* **EXERCISE REQUIREMENTS**: Give back, word for word, the line that contains "J2 pin 2: GND -> +3V3" and every line that follows it in the data below.

* **ENTRIES SHOWN**:
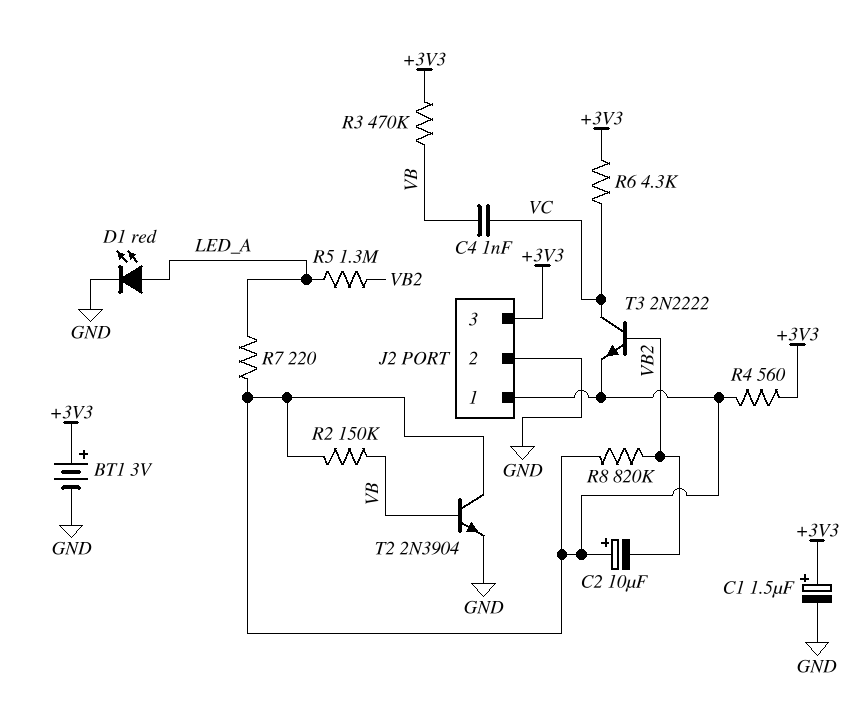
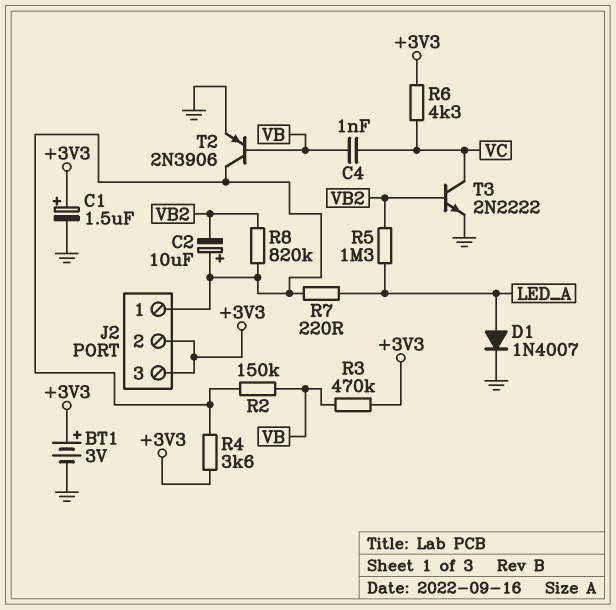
D1: LED red (A LED_A, K GND) -> diode 1N4007 (A LED_A, K GND)
J2 pin 2: GND -> +3V3
R4: 560 (+3V3, J2/1) -> 3.6k (+3V3, J2/1)
T2: NPN 2N3904 (B VB, C J2/1, E GND) -> PNP 2N3906 (B VB, C J2/1, E GND)
T3: NPN 2N2222 (B VB2, C VC, E J2/1) -> NPN 2N2222 (B VB2, C VC, E GND)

* **ANSWER FOR THE TASK**:
J2 pin 2: GND -> +3V3
R4: 560 (+3V3, J2/1) -> 3.6k (+3V3, J2/1)
T2: NPN 2N3904 (B VB, C J2/1, E GND) -> PNP 2N3906 (B VB, C J2/1, E GND)
T3: NPN 2N2222 (B VB2, C VC, E J2/1) -> NPN 2N2222 (B VB2, C VC, E GND)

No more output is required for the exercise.